== Segment start ==

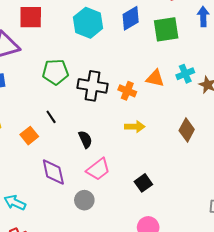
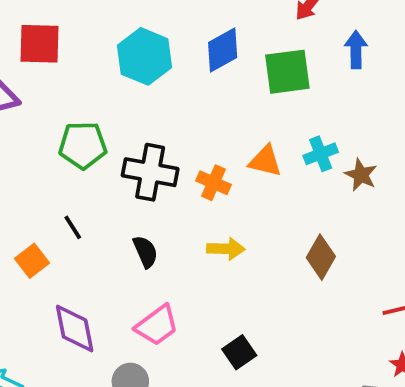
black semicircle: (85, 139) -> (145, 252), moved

== Segment end ==
== Segment start ==

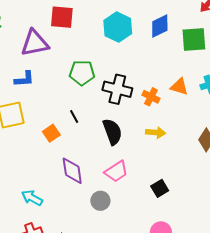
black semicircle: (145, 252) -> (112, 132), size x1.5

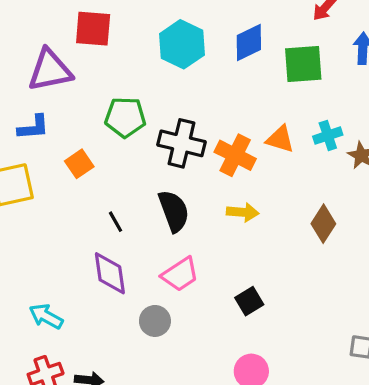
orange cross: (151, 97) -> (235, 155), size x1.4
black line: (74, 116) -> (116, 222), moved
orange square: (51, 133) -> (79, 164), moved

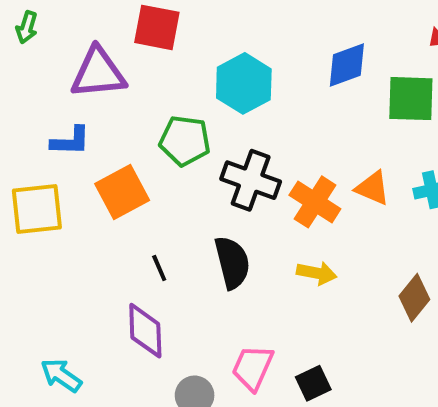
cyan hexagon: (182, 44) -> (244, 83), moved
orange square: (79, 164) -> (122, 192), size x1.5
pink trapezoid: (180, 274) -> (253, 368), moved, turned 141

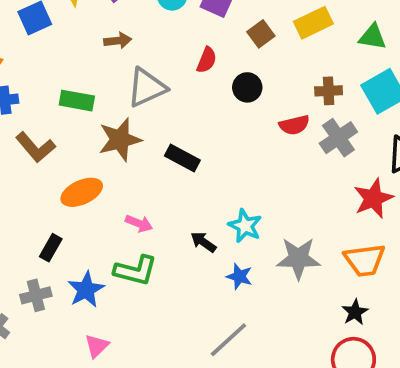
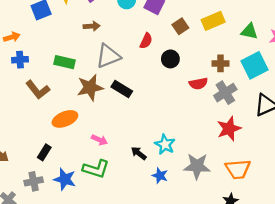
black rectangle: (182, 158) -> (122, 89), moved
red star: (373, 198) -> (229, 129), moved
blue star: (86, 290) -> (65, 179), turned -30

== Segment end ==

_Your instructions:_ The answer should consist only of the lines above from the one with "black semicircle: (145, 252)" through the one with "cyan hexagon: (182, 44) -> (244, 83), moved", repeated exactly, with no pictures among them.

_The completed task:_
black semicircle: (145, 252) -> (112, 132), size x1.5

orange cross: (151, 97) -> (235, 155), size x1.4
black line: (74, 116) -> (116, 222), moved
orange square: (51, 133) -> (79, 164), moved

cyan hexagon: (182, 44) -> (244, 83), moved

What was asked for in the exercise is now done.